• **TASK INSTRUCTIONS**
Every record below should be copied exactly, with the pictures left out.

• **DATA**

=== Begin Enclosure ===

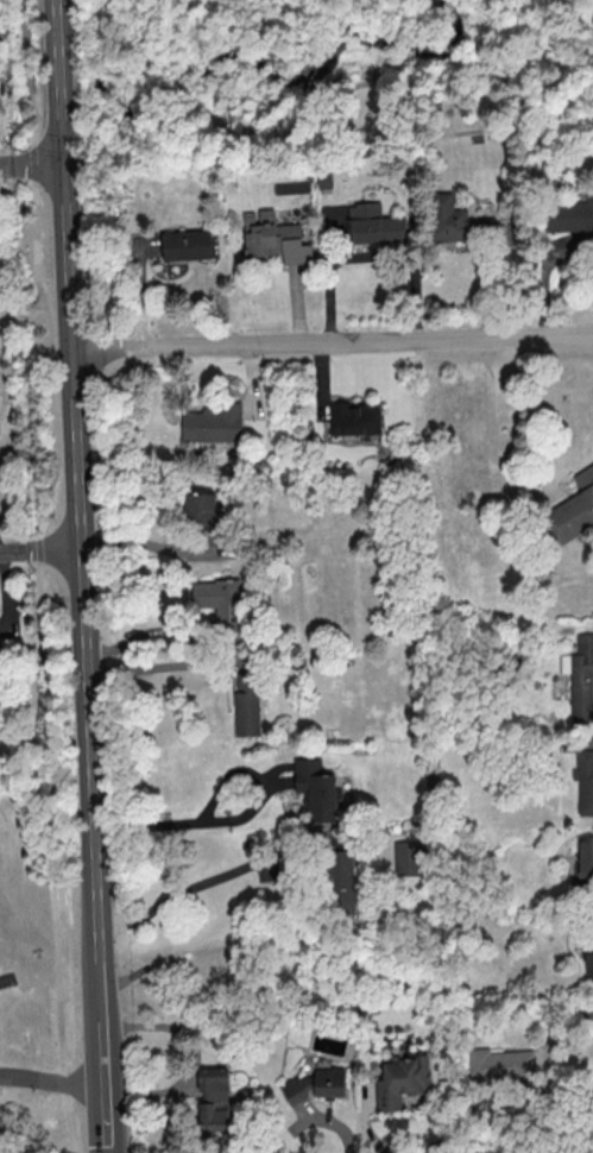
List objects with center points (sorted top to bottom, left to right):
road: (22, 4)
road: (25, 51)
road: (32, 163)
building: (325, 179)
building: (570, 216)
building: (448, 218)
building: (375, 225)
building: (275, 238)
building: (187, 245)
road: (374, 257)
road: (332, 338)
building: (354, 418)
building: (213, 423)
building: (201, 510)
road: (80, 511)
building: (572, 511)
road: (40, 549)
building: (220, 602)
road: (42, 620)
road: (169, 666)
building: (580, 677)
building: (246, 703)
building: (584, 780)
building: (316, 790)
road: (237, 814)
building: (585, 856)
building: (405, 857)
road: (212, 879)
building: (340, 883)
building: (589, 961)
road: (3, 982)
building: (501, 1066)
road: (53, 1080)
building: (401, 1080)
building: (328, 1081)
road: (108, 1087)
building: (296, 1088)
building: (213, 1101)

=== End Enclosure ===

• **WRITTEN RESPONSE**
List objects with center points (sorted top to bottom, left to right):
road: (22, 4)
road: (25, 51)
road: (32, 163)
building: (325, 179)
building: (570, 216)
building: (448, 218)
building: (375, 225)
building: (275, 238)
building: (187, 245)
road: (374, 257)
road: (332, 338)
building: (354, 418)
building: (213, 423)
building: (201, 510)
road: (80, 511)
building: (572, 511)
road: (40, 549)
building: (220, 602)
road: (42, 620)
road: (169, 666)
building: (580, 677)
building: (246, 703)
building: (584, 780)
building: (316, 790)
road: (237, 814)
building: (585, 856)
building: (405, 857)
road: (212, 879)
building: (340, 883)
building: (589, 961)
road: (3, 982)
building: (501, 1066)
road: (53, 1080)
building: (401, 1080)
building: (328, 1081)
road: (108, 1087)
building: (296, 1088)
building: (213, 1101)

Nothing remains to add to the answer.